(Records from a collection)
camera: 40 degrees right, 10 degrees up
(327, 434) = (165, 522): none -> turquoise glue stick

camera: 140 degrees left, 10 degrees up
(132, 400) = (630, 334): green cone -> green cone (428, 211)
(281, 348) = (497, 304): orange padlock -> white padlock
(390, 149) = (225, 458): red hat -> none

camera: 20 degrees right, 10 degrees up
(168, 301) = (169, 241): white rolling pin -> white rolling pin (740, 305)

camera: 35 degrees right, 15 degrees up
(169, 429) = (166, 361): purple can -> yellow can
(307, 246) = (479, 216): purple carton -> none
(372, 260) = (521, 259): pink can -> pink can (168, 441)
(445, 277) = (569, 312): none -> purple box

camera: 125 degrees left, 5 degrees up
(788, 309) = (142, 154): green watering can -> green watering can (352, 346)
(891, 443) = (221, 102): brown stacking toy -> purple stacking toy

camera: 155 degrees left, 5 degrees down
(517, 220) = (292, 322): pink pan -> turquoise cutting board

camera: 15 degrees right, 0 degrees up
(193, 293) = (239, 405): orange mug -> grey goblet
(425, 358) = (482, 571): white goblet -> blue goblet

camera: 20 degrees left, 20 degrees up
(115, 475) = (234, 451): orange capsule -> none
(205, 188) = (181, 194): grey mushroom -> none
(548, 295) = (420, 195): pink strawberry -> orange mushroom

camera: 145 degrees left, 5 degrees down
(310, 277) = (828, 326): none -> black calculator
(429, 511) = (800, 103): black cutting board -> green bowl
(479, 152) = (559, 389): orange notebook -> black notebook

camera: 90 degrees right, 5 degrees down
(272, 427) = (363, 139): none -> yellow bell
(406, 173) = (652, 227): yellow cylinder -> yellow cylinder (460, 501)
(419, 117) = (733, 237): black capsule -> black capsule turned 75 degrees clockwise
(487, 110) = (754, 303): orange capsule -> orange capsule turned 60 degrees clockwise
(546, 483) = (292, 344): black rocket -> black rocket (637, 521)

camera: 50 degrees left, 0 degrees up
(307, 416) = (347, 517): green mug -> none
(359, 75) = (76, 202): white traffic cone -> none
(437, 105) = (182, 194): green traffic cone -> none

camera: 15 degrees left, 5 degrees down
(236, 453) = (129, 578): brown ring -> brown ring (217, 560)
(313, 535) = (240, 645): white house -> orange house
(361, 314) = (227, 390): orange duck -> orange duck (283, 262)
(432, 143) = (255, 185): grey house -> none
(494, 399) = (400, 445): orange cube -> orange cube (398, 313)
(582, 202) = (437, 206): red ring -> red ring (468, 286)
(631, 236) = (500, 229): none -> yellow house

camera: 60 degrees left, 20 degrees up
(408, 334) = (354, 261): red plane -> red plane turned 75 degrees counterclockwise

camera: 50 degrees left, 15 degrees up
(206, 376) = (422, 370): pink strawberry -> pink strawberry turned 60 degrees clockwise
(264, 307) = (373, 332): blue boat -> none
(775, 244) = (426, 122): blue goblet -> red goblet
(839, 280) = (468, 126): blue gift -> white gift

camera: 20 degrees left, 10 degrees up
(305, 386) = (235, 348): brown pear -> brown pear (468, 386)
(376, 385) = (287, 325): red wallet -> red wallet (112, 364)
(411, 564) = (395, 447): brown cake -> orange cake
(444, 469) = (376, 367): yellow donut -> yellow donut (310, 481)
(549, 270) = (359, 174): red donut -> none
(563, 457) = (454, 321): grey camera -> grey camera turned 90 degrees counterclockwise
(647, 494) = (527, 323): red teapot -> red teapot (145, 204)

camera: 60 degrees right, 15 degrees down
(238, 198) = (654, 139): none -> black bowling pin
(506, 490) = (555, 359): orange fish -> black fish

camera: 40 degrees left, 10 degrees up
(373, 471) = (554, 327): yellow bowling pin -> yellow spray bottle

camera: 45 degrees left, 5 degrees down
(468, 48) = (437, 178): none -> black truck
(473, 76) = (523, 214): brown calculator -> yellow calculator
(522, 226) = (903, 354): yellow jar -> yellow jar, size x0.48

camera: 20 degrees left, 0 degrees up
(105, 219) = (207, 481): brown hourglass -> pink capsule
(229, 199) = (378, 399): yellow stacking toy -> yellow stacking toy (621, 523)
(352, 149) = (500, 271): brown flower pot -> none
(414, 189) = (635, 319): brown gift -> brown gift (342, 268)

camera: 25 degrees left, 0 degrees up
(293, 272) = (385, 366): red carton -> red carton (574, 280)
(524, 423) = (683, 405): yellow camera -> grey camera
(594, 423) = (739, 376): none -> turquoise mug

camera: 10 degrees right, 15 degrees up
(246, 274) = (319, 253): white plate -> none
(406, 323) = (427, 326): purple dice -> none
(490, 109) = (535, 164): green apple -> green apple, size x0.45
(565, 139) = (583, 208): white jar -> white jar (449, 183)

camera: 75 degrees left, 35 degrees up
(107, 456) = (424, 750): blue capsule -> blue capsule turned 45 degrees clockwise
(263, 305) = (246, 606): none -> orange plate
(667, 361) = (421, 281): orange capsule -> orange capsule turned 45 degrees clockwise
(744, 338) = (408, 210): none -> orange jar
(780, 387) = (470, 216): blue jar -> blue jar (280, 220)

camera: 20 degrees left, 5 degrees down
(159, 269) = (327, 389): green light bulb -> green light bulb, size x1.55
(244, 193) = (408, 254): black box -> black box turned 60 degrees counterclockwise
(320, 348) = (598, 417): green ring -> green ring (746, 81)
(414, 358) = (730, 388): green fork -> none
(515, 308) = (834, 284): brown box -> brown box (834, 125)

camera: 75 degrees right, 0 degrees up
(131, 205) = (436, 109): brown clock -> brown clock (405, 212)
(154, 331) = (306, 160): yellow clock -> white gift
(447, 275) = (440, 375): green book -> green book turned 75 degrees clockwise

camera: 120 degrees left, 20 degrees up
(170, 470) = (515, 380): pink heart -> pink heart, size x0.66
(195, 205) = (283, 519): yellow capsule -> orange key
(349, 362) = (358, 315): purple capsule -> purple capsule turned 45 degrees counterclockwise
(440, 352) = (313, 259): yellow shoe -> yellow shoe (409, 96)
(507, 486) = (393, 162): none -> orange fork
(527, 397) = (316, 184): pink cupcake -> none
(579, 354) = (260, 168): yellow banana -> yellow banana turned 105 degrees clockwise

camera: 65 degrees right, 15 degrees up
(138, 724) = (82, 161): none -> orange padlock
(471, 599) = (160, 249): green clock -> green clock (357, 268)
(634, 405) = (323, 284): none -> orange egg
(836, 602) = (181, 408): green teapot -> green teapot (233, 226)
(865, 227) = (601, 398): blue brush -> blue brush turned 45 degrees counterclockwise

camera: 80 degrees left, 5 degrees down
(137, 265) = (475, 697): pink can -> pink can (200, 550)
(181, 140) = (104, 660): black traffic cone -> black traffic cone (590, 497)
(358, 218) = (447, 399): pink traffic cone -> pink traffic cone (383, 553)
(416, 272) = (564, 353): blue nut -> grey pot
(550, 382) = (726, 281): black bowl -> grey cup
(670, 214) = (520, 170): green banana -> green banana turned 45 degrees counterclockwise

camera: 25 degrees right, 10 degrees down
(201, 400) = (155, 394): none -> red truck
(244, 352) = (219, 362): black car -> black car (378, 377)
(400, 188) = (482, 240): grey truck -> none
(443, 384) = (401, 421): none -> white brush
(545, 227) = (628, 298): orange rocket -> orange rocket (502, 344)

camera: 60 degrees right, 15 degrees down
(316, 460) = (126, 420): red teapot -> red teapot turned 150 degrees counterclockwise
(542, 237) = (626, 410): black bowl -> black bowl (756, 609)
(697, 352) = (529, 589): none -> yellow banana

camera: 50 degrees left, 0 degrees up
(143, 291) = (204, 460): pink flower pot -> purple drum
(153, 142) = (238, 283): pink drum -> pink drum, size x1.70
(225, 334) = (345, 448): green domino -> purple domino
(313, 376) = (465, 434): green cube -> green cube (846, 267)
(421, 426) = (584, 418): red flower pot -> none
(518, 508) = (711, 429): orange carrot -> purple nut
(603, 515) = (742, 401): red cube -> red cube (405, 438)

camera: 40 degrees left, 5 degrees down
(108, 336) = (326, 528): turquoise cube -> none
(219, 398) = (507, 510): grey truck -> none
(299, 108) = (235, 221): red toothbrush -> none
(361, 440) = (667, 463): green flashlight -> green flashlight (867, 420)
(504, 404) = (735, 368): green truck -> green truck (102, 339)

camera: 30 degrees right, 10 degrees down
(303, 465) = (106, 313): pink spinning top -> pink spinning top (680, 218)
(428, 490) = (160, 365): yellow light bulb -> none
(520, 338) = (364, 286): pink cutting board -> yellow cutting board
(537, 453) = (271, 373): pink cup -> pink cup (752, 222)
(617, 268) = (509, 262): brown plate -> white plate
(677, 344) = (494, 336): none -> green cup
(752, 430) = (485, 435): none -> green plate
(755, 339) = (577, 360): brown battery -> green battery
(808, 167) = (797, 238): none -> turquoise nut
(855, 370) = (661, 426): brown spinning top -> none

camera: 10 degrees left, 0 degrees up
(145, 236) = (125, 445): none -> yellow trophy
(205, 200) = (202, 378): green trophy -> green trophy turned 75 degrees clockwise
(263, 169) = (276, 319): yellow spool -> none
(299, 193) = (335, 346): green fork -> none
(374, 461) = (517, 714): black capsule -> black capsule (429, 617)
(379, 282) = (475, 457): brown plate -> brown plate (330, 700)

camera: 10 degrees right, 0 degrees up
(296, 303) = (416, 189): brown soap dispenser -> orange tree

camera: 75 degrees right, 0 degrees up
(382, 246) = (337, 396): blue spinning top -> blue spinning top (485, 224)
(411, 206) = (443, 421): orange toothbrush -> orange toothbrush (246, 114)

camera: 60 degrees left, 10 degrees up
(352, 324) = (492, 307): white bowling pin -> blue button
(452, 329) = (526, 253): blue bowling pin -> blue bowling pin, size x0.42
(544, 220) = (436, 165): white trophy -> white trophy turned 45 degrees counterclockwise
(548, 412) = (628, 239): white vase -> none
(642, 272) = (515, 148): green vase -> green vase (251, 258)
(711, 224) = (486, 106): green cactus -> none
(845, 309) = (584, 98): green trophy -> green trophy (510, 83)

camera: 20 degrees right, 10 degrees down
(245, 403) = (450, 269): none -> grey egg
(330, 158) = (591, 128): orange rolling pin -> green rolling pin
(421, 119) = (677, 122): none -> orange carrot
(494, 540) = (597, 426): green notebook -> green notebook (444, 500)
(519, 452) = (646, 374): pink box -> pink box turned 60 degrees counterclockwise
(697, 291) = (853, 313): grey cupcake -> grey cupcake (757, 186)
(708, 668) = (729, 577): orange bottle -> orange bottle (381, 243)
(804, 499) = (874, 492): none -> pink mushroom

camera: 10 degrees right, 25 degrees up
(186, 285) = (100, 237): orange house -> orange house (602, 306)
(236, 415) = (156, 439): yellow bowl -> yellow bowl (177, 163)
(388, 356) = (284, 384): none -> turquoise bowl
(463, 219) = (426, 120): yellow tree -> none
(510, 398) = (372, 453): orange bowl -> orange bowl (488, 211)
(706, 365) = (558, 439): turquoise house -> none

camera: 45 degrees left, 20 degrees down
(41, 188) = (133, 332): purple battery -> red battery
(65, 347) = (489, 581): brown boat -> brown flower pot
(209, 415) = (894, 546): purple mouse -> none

▶ _What this task involves_: What you return should be the lines from the start of the data through the line with "(115, 475) = (234, 451): orange", quoted exactly and nothing more.

▶ _Answer box_:
camera: 40 degrees right, 10 degrees up
(327, 434) = (165, 522): none -> turquoise glue stick

camera: 140 degrees left, 10 degrees up
(132, 400) = (630, 334): green cone -> green cone (428, 211)
(281, 348) = (497, 304): orange padlock -> white padlock
(390, 149) = (225, 458): red hat -> none

camera: 20 degrees right, 10 degrees up
(168, 301) = (169, 241): white rolling pin -> white rolling pin (740, 305)

camera: 35 degrees right, 15 degrees up
(169, 429) = (166, 361): purple can -> yellow can
(307, 246) = (479, 216): purple carton -> none
(372, 260) = (521, 259): pink can -> pink can (168, 441)
(445, 277) = (569, 312): none -> purple box

camera: 125 degrees left, 5 degrees up
(788, 309) = (142, 154): green watering can -> green watering can (352, 346)
(891, 443) = (221, 102): brown stacking toy -> purple stacking toy

camera: 155 degrees left, 5 degrees down
(517, 220) = (292, 322): pink pan -> turquoise cutting board

camera: 15 degrees right, 0 degrees up
(193, 293) = (239, 405): orange mug -> grey goblet
(425, 358) = (482, 571): white goblet -> blue goblet

camera: 20 degrees left, 20 degrees up
(115, 475) = (234, 451): orange capsule -> none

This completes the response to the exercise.